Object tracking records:
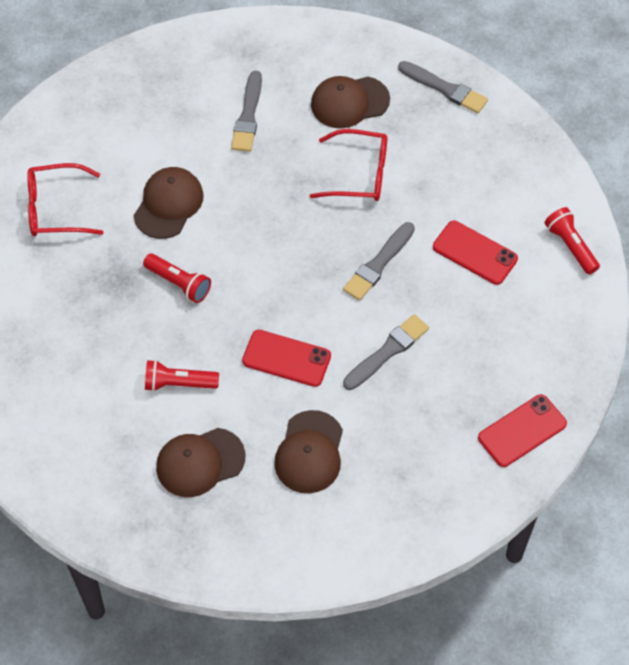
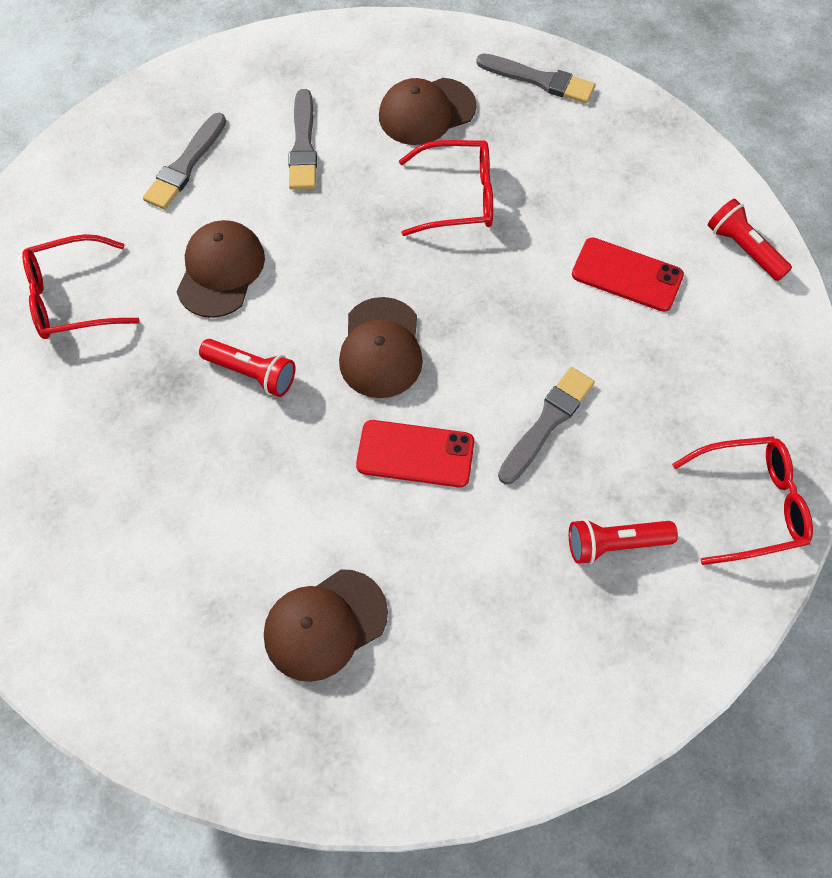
camera: 10 degrees left, 5 degrees up
(178, 383) = (275, 513): red flashlight -> red flashlight (614, 544)
(309, 452) = (474, 583): brown cap -> brown cap (381, 348)
(378, 264) = (508, 307): grey brush -> grey brush (186, 165)
(522, 431) = (751, 504): red phone -> red glasses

Work to be completed: Please ensure that the data above is repeated exactly, with no pictures in the copy.

Solution for this exercise:
camera: 10 degrees left, 5 degrees up
(178, 383) = (275, 513): red flashlight -> red flashlight (614, 544)
(309, 452) = (474, 583): brown cap -> brown cap (381, 348)
(378, 264) = (508, 307): grey brush -> grey brush (186, 165)
(522, 431) = (751, 504): red phone -> red glasses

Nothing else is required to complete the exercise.